→ **GIVEN INFORMATION**

= = = = =

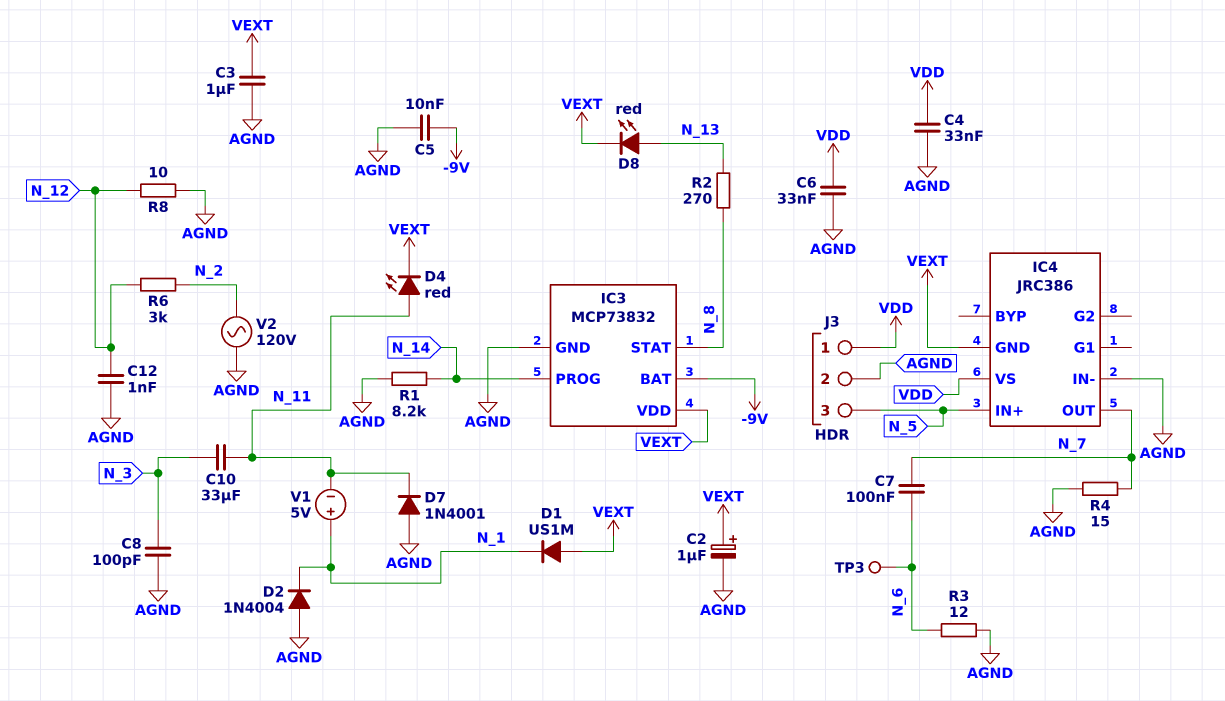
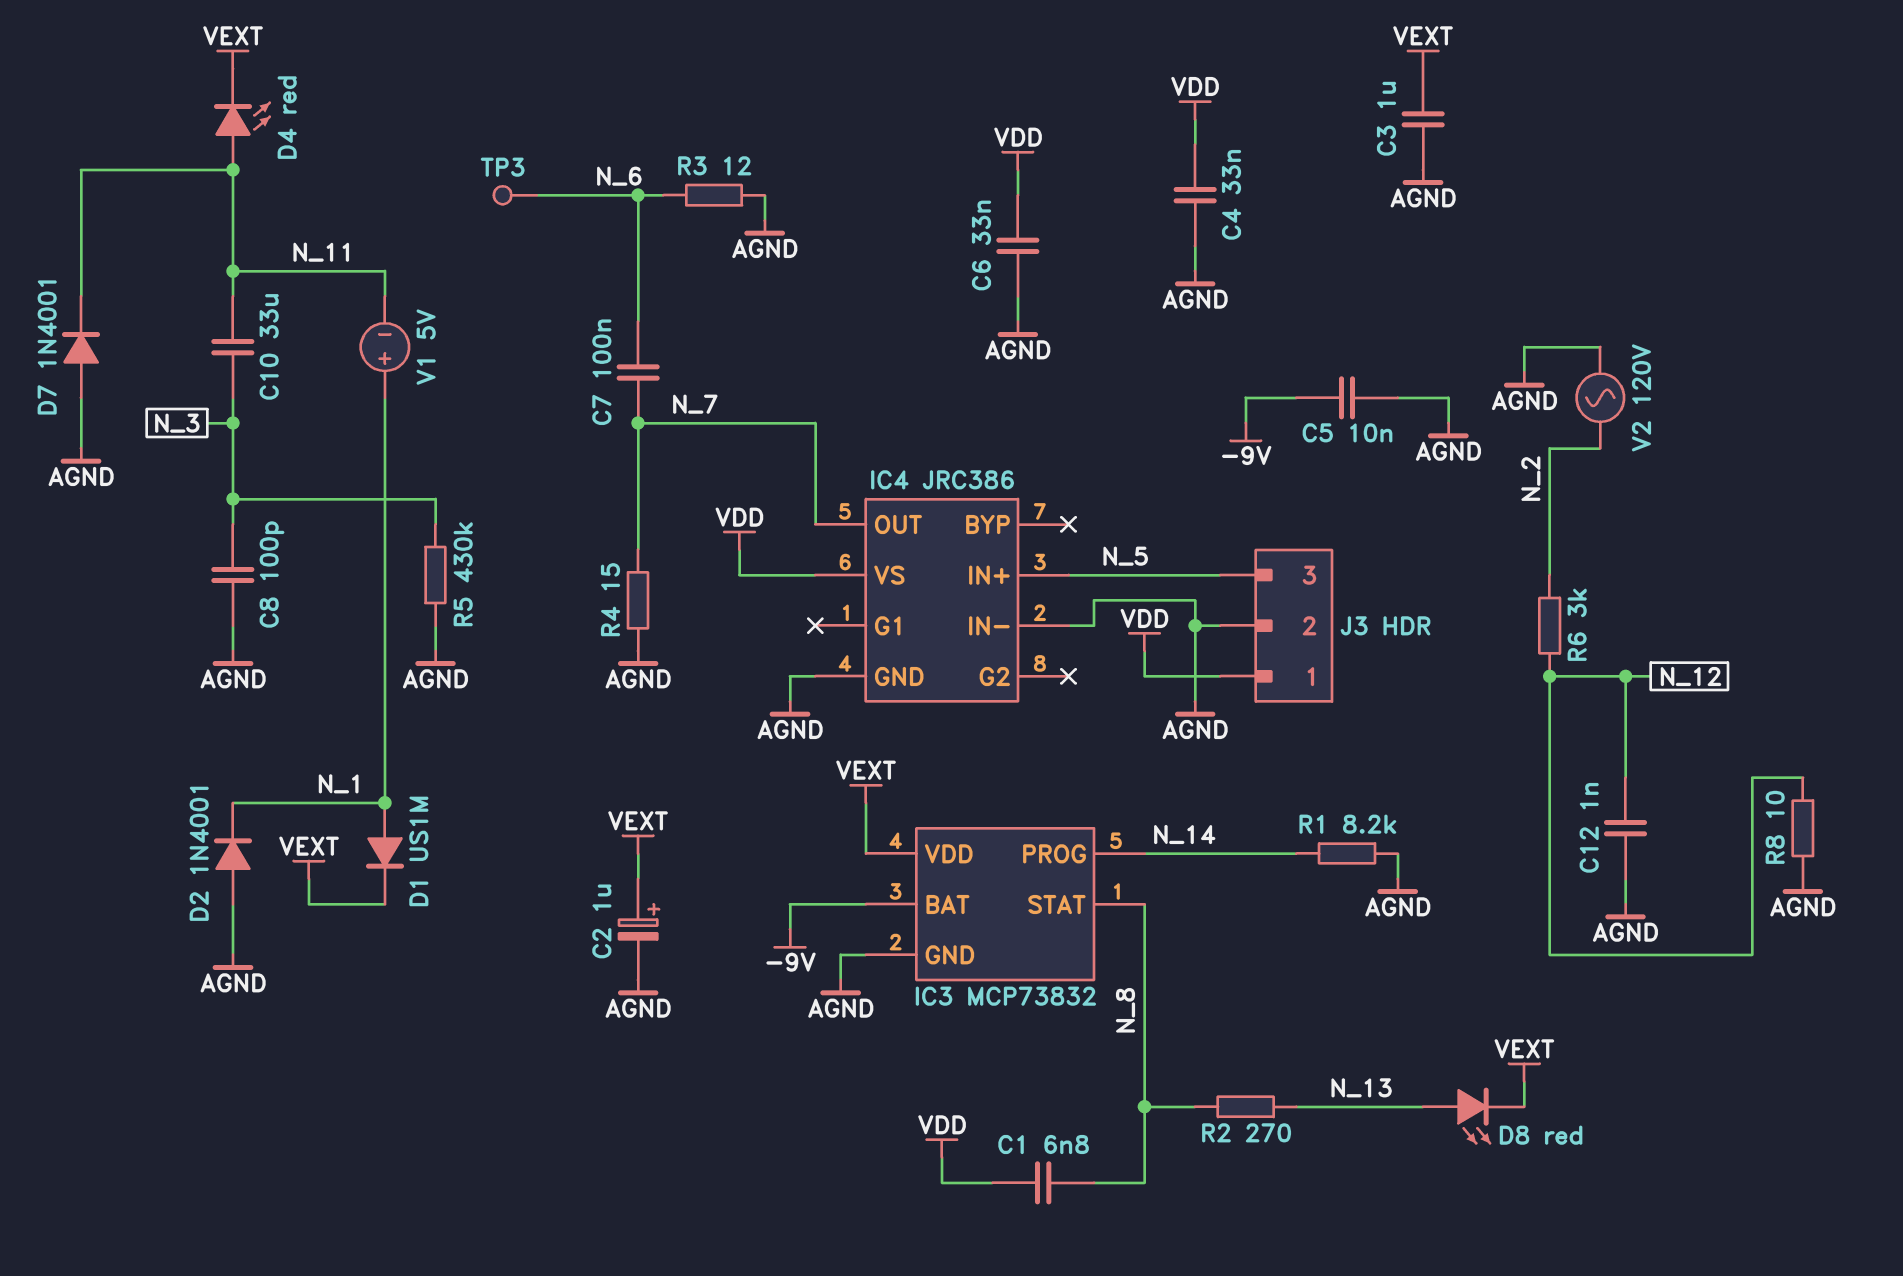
C1: none -> 6.8nF (N_8, VDD)
D1: diode US1M (A VEXT, K N_1) -> diode US1M (A N_1, K VEXT)
D2: diode 1N4004 (A AGND, K N_1) -> diode 1N4001 (A AGND, K N_1)
IC4 pin GND: VEXT -> AGND
R5: none -> 430k (AGND, N_3)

= = = = =

→ **ASSIGNMENT**
Recreate the listing above word for word, dropping each picture it contains.

→ **RESPONSE TO THE TASK**
C1: none -> 6.8nF (N_8, VDD)
D1: diode US1M (A VEXT, K N_1) -> diode US1M (A N_1, K VEXT)
D2: diode 1N4004 (A AGND, K N_1) -> diode 1N4001 (A AGND, K N_1)
IC4 pin GND: VEXT -> AGND
R5: none -> 430k (AGND, N_3)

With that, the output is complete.